BEGIN EXTRACTED INFORMATION

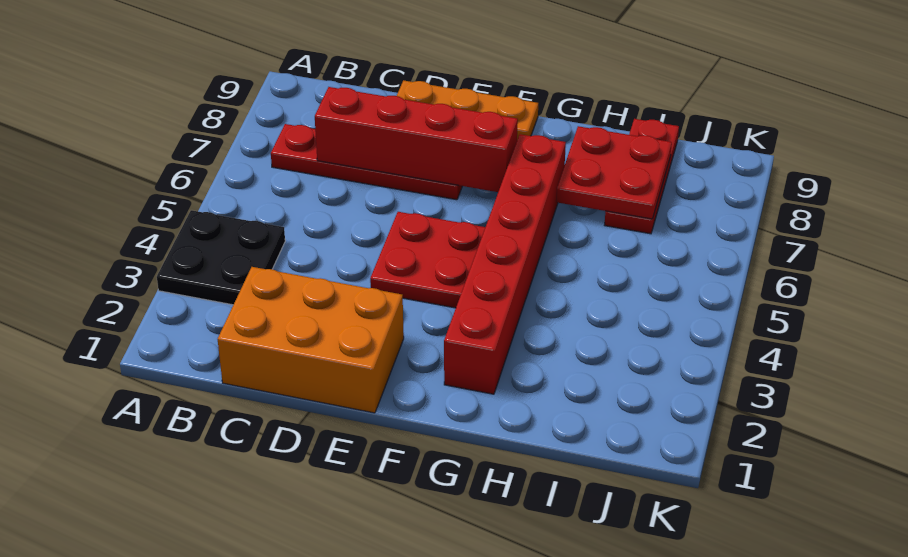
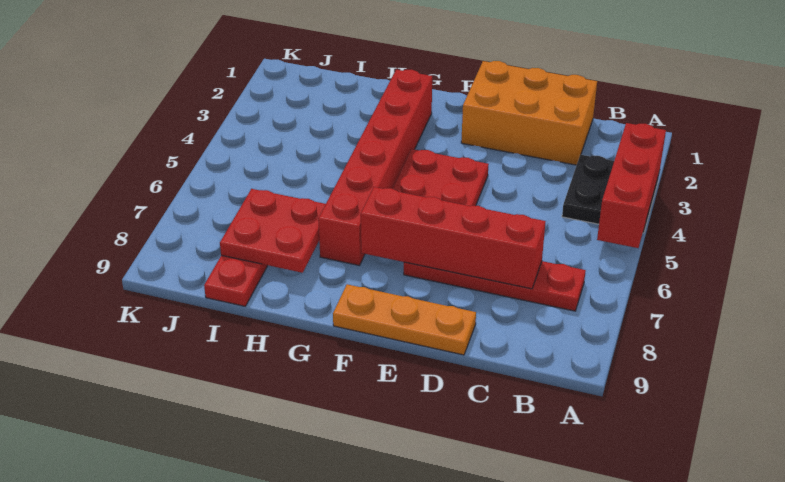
none -> red 1x3 brick [597,123,666,248]

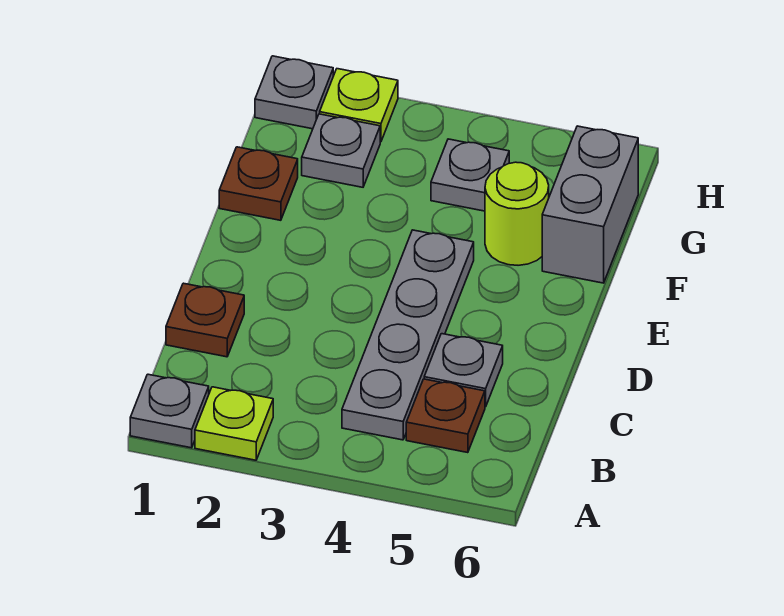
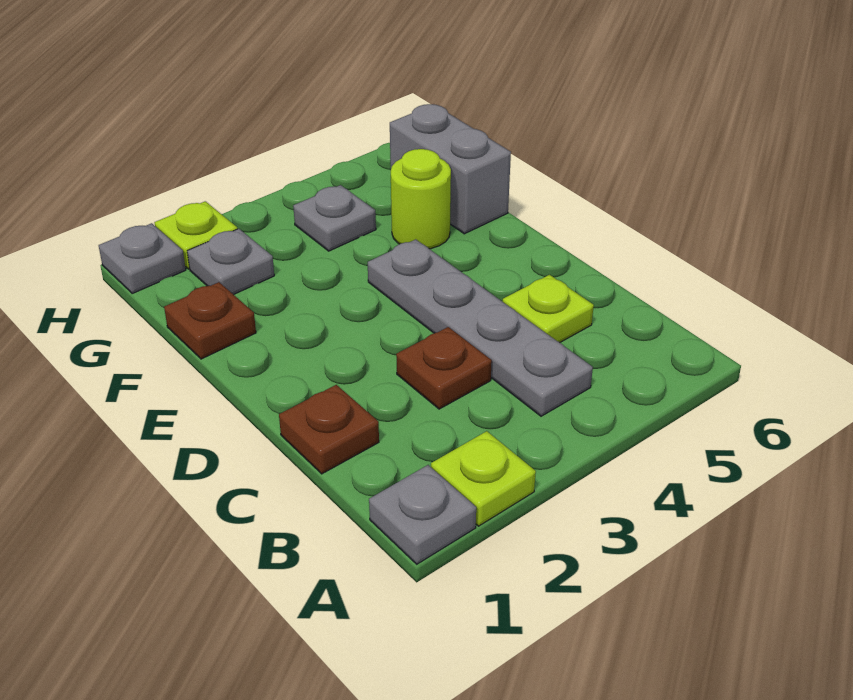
brown 1x1 plate [406,379,485,453] -> brown 1x1 plate moved to [396,327,492,409]
grey 1x1 plate [424,334,503,407] -> lime 1x1 plate [502,275,594,342]

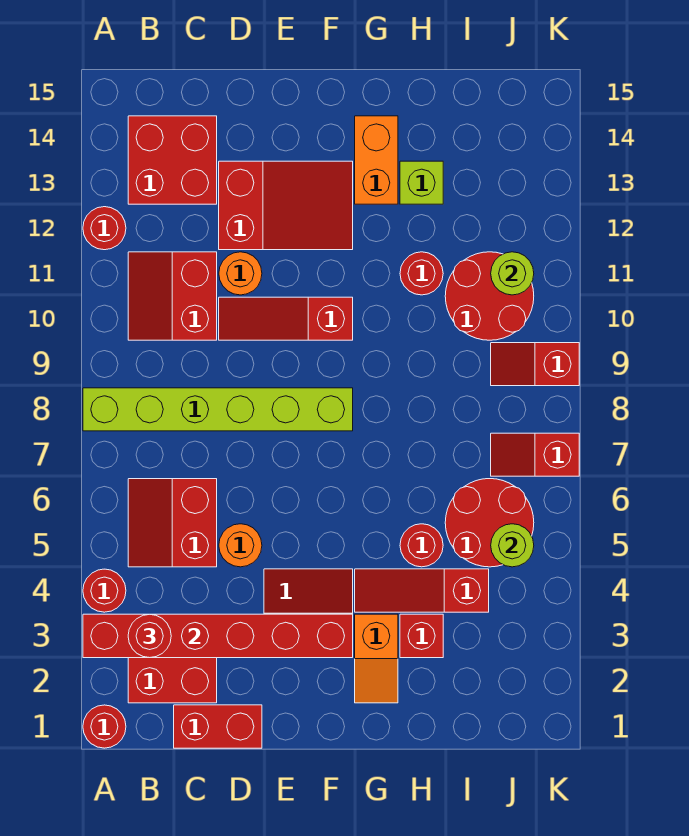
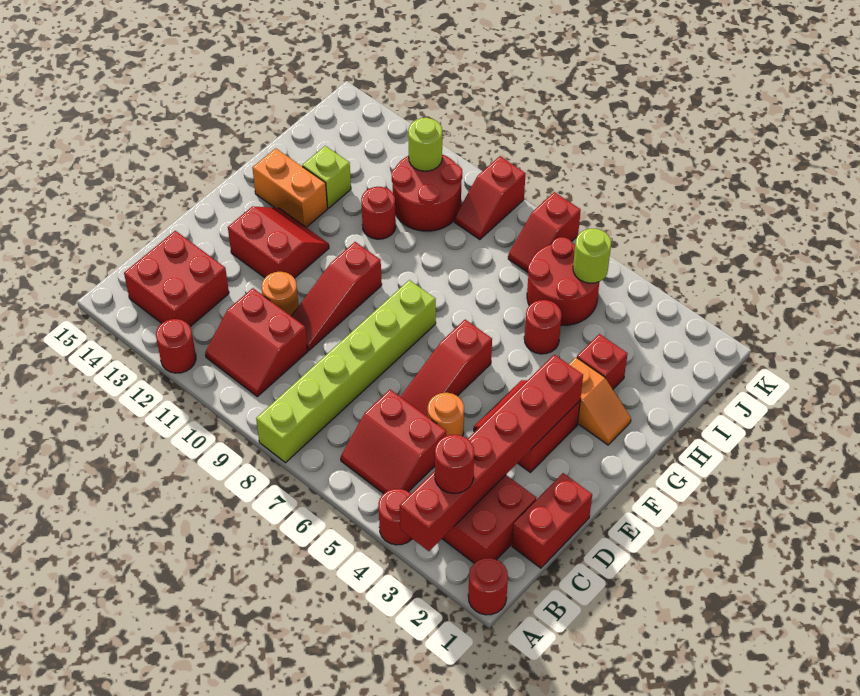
red 2x3 slope [219,161,353,250] -> red 2x2 slope [228,206,329,278]
red 1x3 slope [355,569,489,612] -> red 1x3 slope moved to [401,320,492,416]

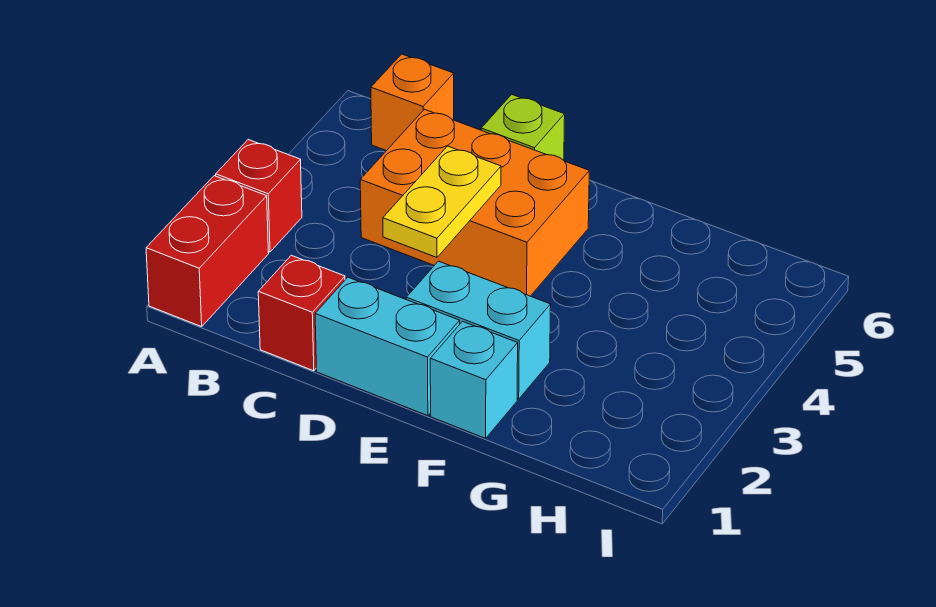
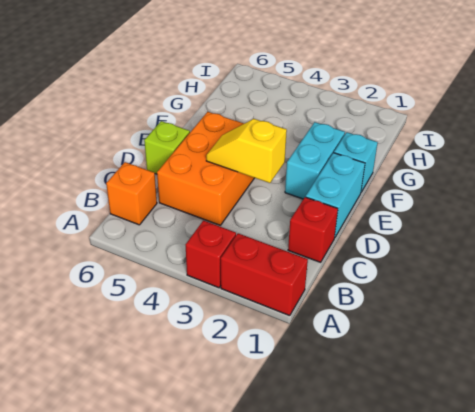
yellow 1x2 plate [383,146,501,257] -> yellow 1x2 slope [206,119,287,183]

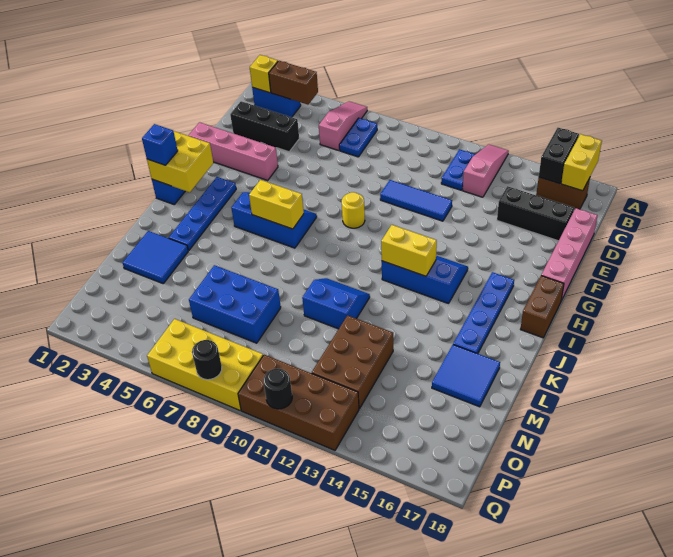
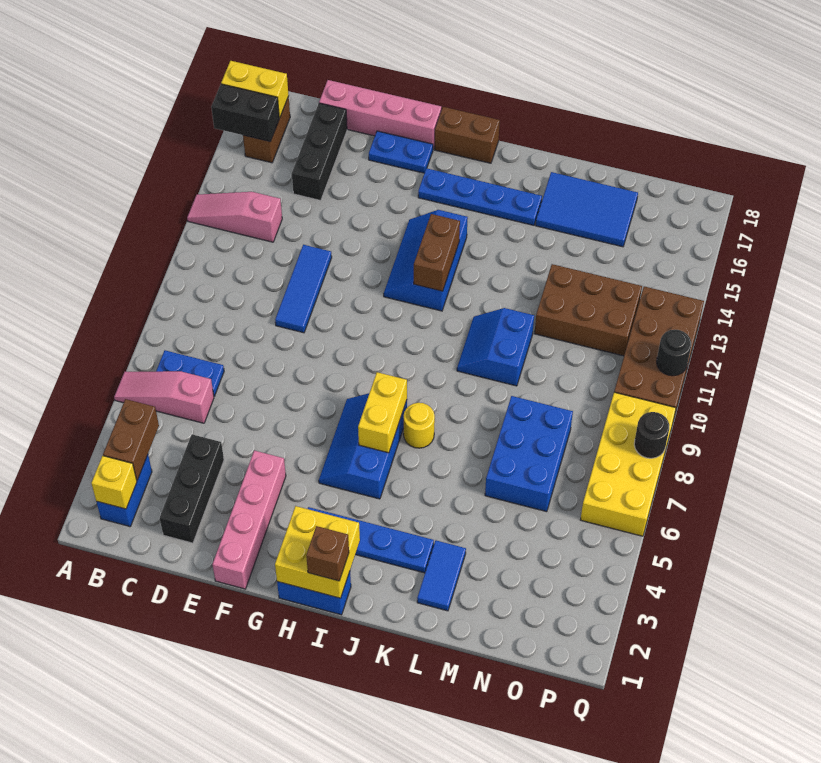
blue 1x2 plate [441,149,476,190] -> blue 1x2 plate moved to [369,131,433,173]
yellow 1x1 round brick [342,192,365,228] -> yellow 1x1 round brick moved to [404,403,435,448]
blue 1x1 brick [142,124,178,165] -> brown 1x1 brick [306,526,349,581]
yellow 1x2 brick [381,225,437,276] -> brown 1x2 brick [414,214,460,291]
blue 2x2 tile [123,231,188,283] -> blue 1x2 tile [417,541,466,611]
blue 2x2 tile [432,345,500,407] -> blue 2x3 tile [536,172,638,247]

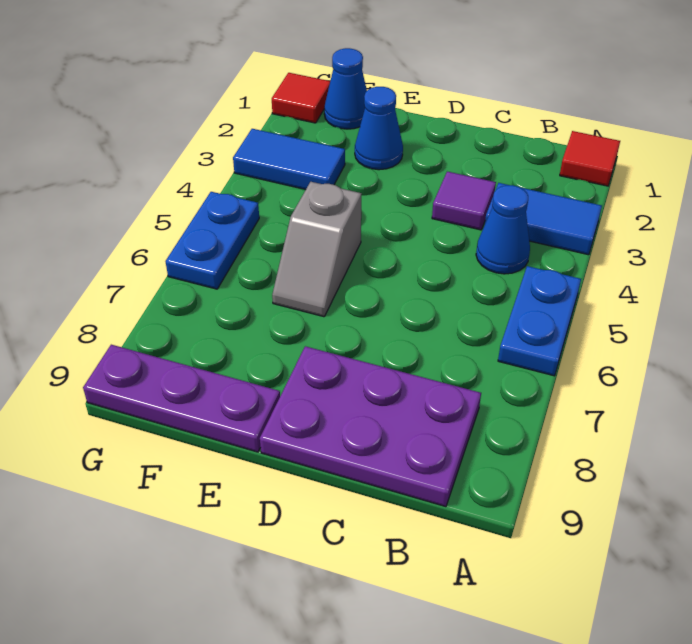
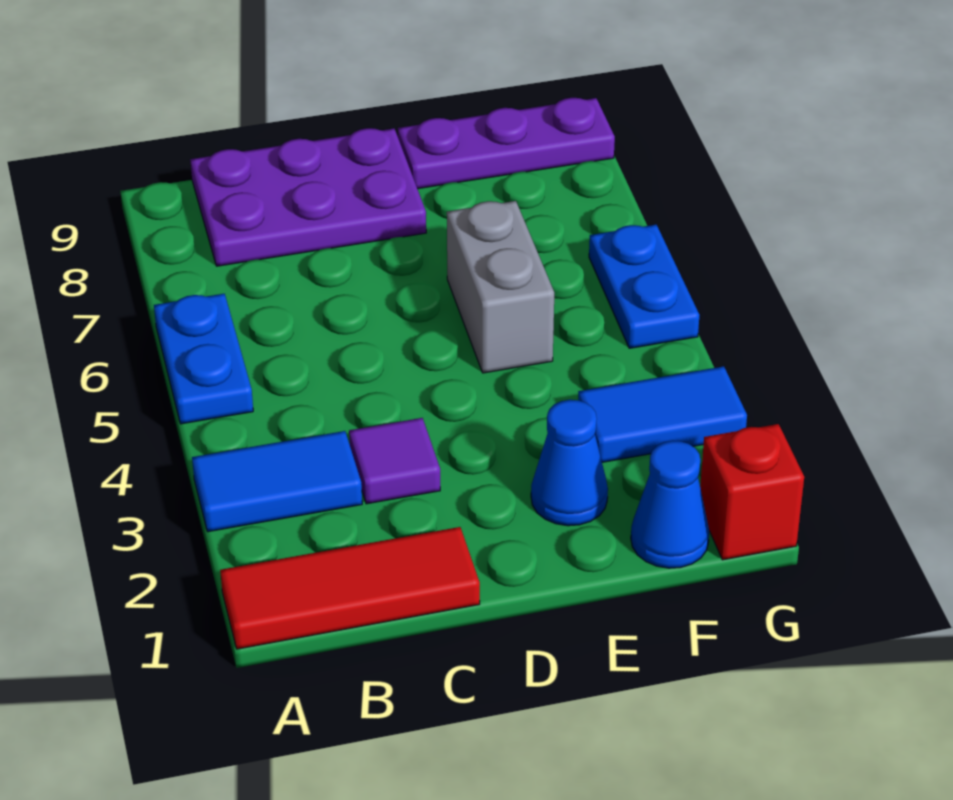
red 1x1 tile [560,131,620,186] -> red 1x3 tile [220,527,480,649]
blue 1x1 cone [476,185,530,274] -> none
grey 1x2 slope [272,182,362,317] -> grey 1x2 brick [447,201,554,373]
red 1x1 tile [272,73,330,123] -> red 1x1 brick [700,424,804,560]

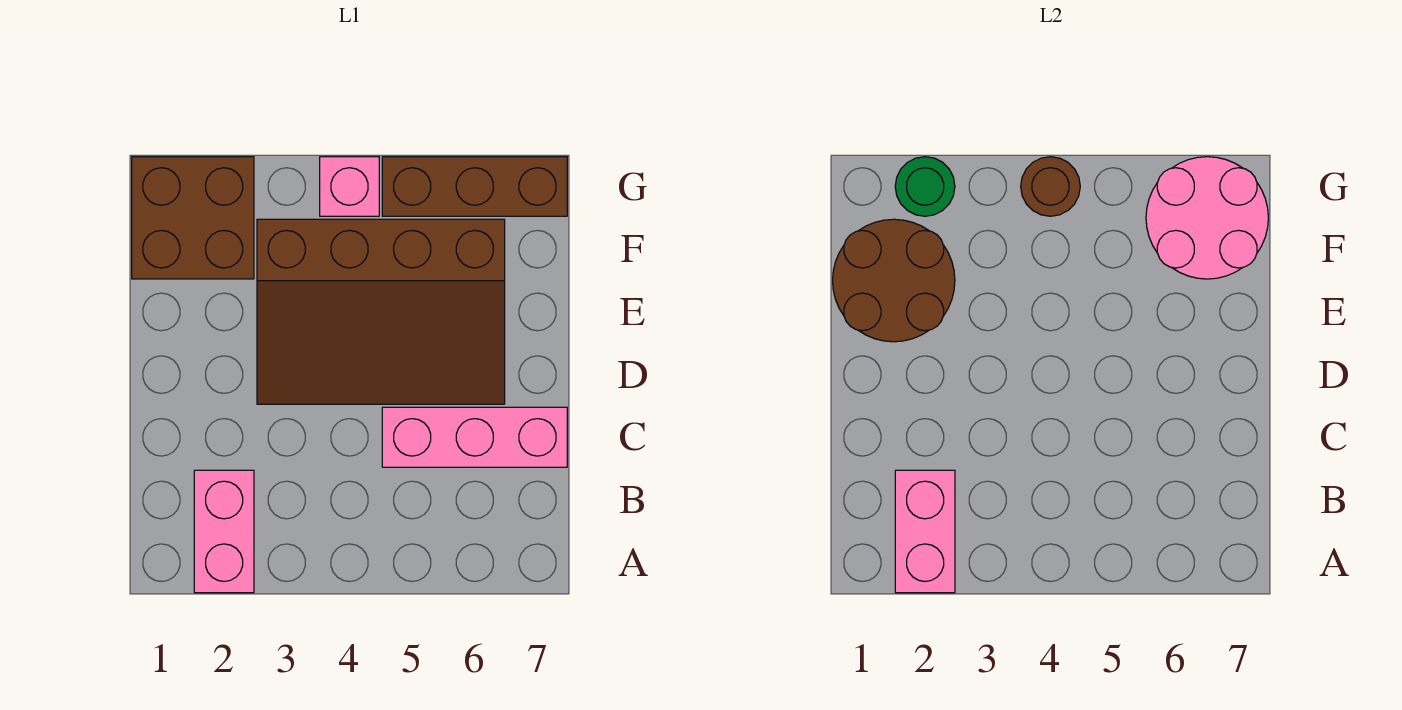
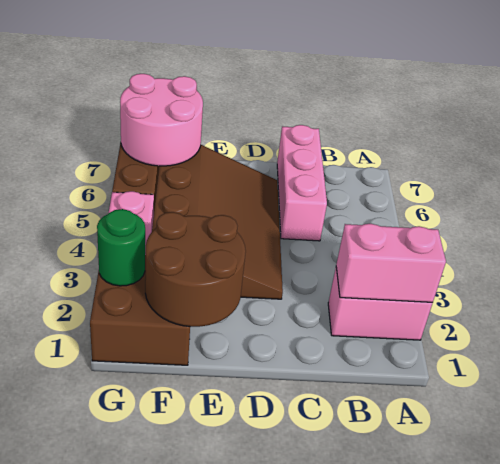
brown 1x1 round brick [1021,157,1080,216] -> none

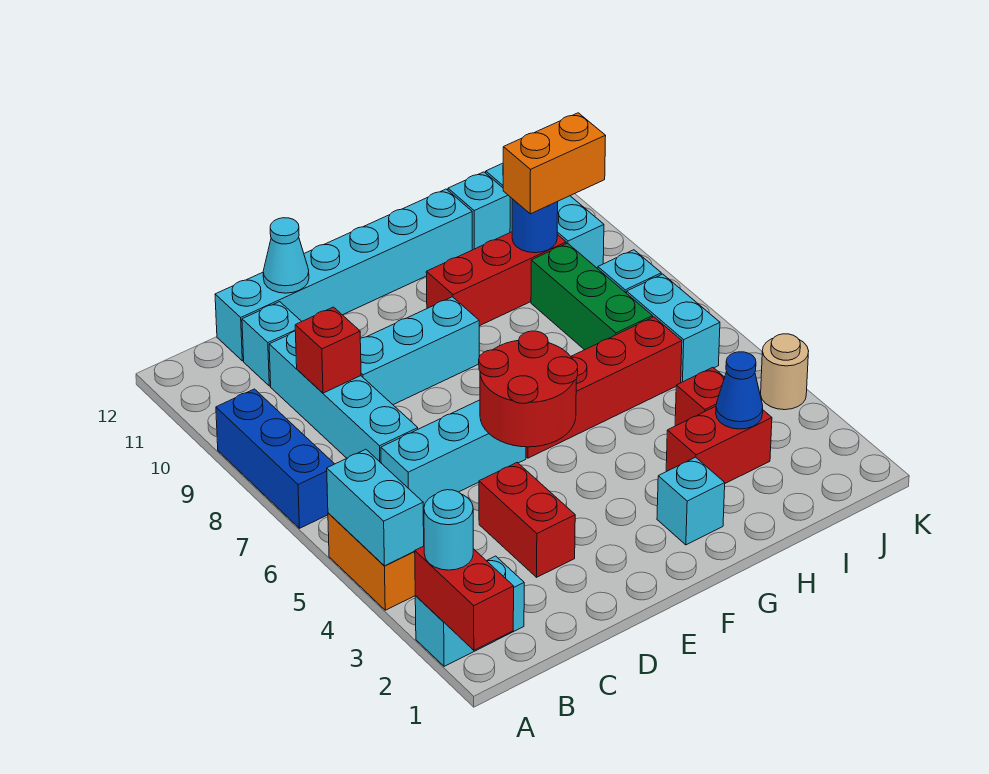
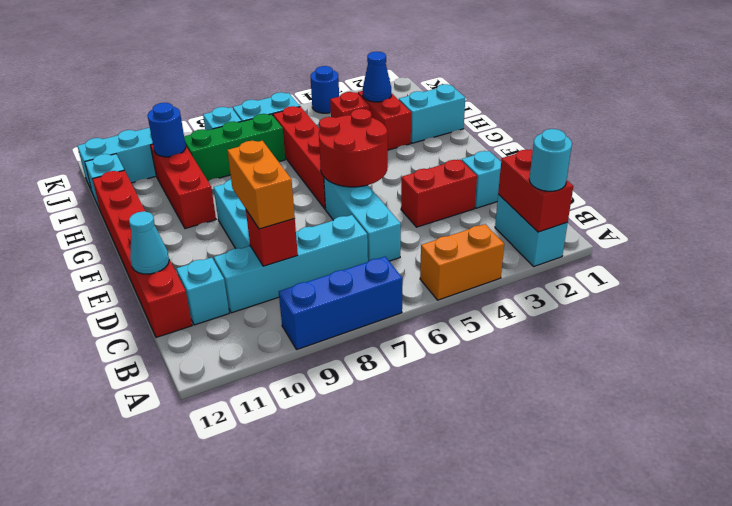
red 1x2 brick [415,546,514,650] -> red 1x2 brick turned to [498,149,573,232]
cyan 1x2 brick [327,449,424,566] -> cyan 1x2 brick moved to [399,84,465,143]
cyan 1x6 brick [215,189,472,361] -> red 1x6 brick [92,170,192,337]
cyan 1x1 brick [657,457,725,545] -> cyan 1x1 brick moved to [461,151,501,208]
orange 1x2 brick [503,113,606,214] -> orange 1x2 brick moved to [227,141,295,229]
tan 1x1 round brick [761,334,809,410] -> blue 1x1 round brick [311,66,339,113]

END EXTRACTED INFORMATION

__WHAT IS BEING ASKED__.
Scan the records above for the string "brown", and copy every line where it turns up.

__TASK OUTPUT__.
brown 1x1 plate [406,379,485,453] -> brown 1x1 plate moved to [396,327,492,409]
blue 1x1 brick [142,124,178,165] -> brown 1x1 brick [306,526,349,581]
yellow 1x2 brick [381,225,437,276] -> brown 1x2 brick [414,214,460,291]
brown 1x1 round brick [1021,157,1080,216] -> none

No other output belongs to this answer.